Only the lines from the one containing "List objects with" through the end of the listing below are to be reproduced, exactly as they stand.
▬▬▬▬▬▬▬▬▬▬
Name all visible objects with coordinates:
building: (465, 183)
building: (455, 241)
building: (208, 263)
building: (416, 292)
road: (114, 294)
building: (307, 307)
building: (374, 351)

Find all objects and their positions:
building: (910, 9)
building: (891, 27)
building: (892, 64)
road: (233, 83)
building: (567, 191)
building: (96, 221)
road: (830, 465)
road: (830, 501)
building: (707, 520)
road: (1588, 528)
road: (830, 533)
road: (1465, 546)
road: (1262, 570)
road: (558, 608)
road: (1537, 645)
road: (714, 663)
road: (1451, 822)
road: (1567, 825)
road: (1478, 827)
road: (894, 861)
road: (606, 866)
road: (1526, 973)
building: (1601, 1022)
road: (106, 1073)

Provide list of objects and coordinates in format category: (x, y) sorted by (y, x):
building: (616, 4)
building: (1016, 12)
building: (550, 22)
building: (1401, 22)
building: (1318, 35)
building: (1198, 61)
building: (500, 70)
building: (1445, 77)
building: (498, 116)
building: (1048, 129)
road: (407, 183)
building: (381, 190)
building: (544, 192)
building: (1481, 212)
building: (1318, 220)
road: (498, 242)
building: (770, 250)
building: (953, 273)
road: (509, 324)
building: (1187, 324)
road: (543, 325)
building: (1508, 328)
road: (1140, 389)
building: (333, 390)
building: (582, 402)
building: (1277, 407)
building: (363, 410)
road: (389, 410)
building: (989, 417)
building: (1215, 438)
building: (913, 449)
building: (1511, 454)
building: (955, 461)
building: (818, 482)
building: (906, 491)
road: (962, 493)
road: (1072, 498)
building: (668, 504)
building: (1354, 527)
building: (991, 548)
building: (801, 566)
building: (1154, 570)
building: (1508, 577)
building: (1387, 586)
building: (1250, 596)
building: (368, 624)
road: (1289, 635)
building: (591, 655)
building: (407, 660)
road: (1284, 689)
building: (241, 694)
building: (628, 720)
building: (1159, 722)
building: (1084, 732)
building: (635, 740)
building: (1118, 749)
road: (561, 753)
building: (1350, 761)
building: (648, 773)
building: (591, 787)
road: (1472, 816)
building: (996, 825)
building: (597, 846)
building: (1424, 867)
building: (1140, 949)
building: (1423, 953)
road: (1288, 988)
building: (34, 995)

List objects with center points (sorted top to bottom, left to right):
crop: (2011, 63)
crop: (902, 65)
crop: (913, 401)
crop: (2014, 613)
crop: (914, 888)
▬▬▬▬▬▬▬▬▬▬
▸ RESPONSE TO THIS EXERCISE:
List objects with center points (sorted top to bottom, left to right):
crop: (2011, 63)
crop: (902, 65)
crop: (913, 401)
crop: (2014, 613)
crop: (914, 888)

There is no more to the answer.